AVAILABLE RECORDS: Begin

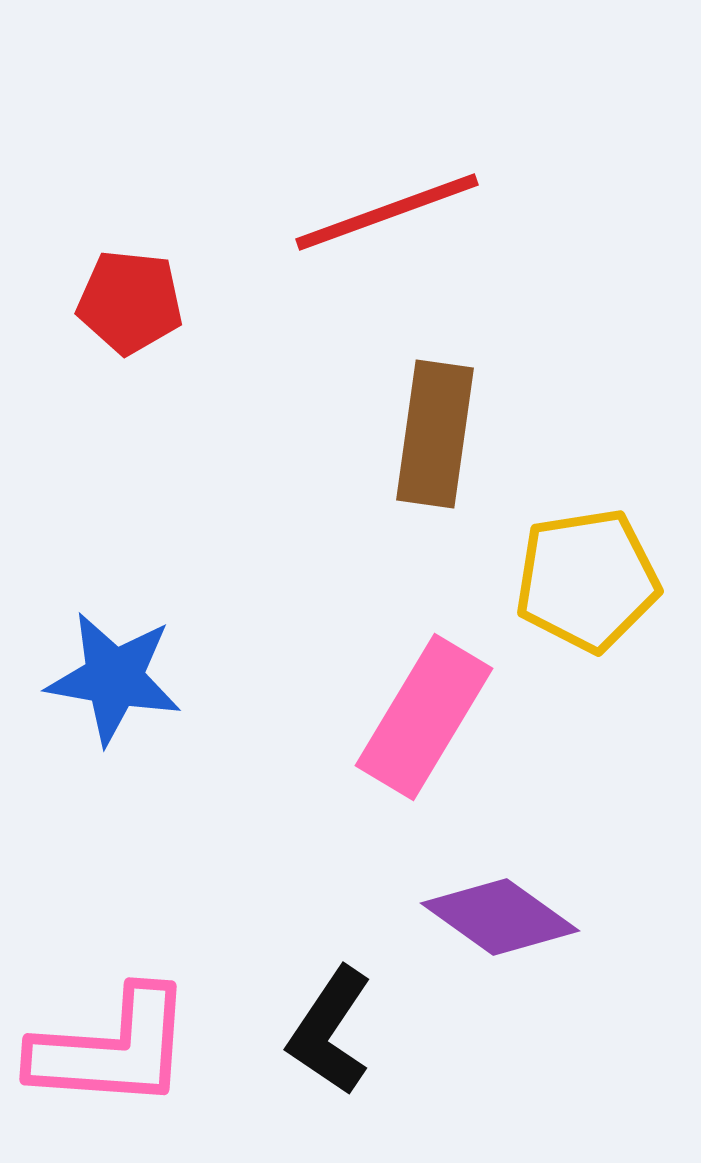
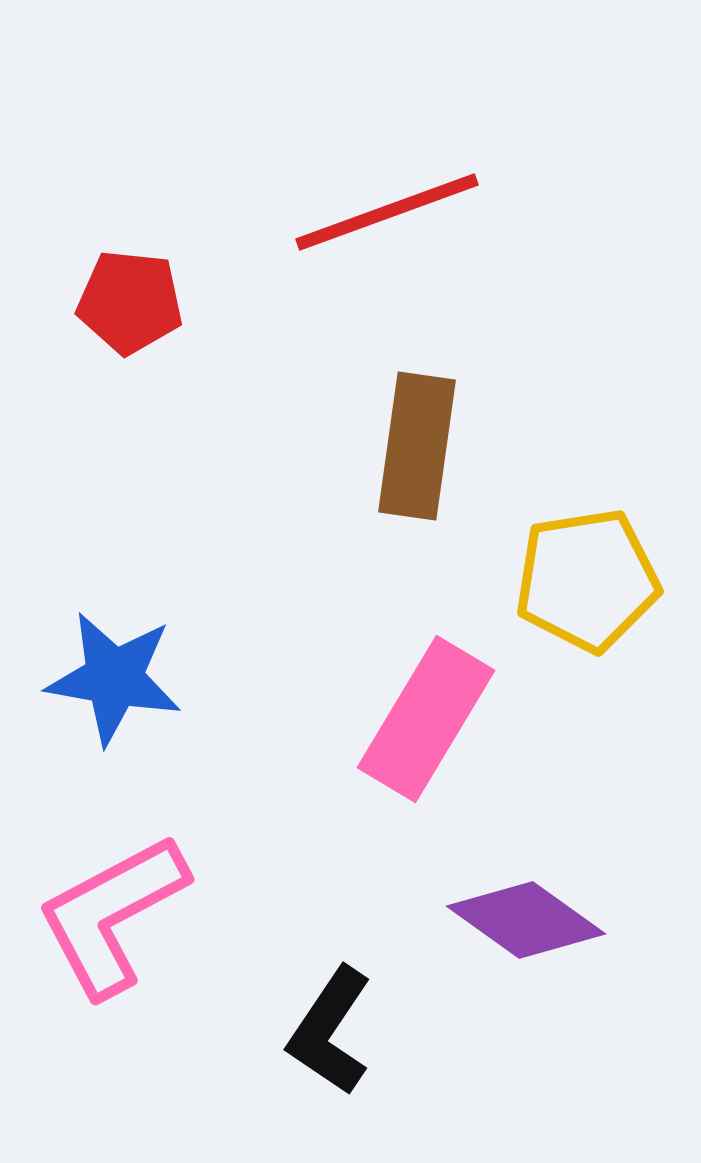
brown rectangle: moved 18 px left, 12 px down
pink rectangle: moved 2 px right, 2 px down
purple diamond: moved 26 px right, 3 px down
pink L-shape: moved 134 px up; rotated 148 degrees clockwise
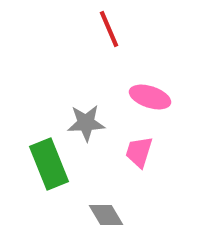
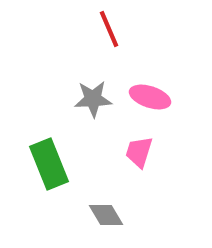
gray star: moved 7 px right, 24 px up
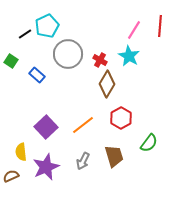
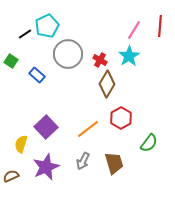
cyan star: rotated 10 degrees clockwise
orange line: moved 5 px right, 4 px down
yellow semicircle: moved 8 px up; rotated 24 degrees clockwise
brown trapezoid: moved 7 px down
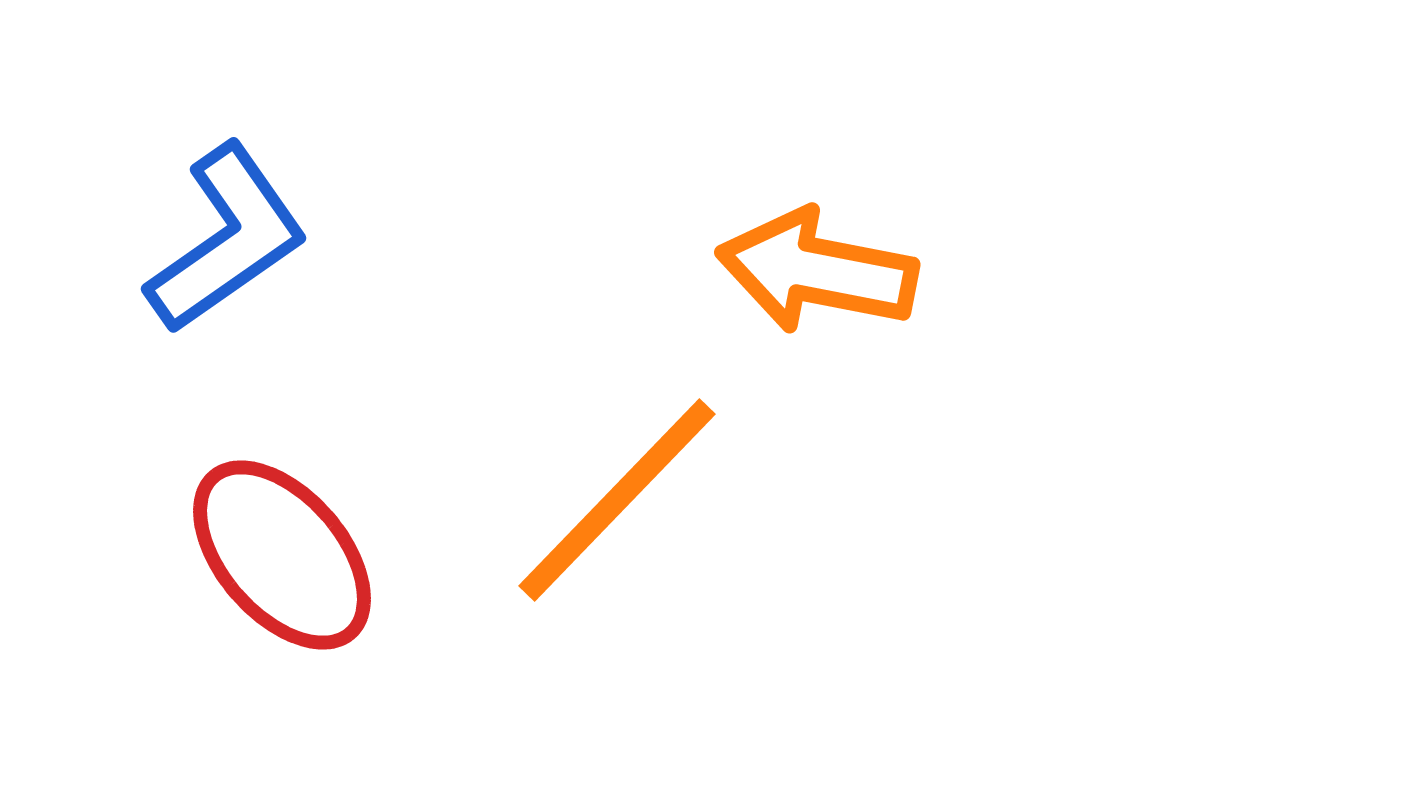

AVAILABLE RECORDS: End

» EXERCISE: What must be returned is a bare number, the count of lines in the entries holding the string "clockwise".

» THE COMPLETED TASK: 3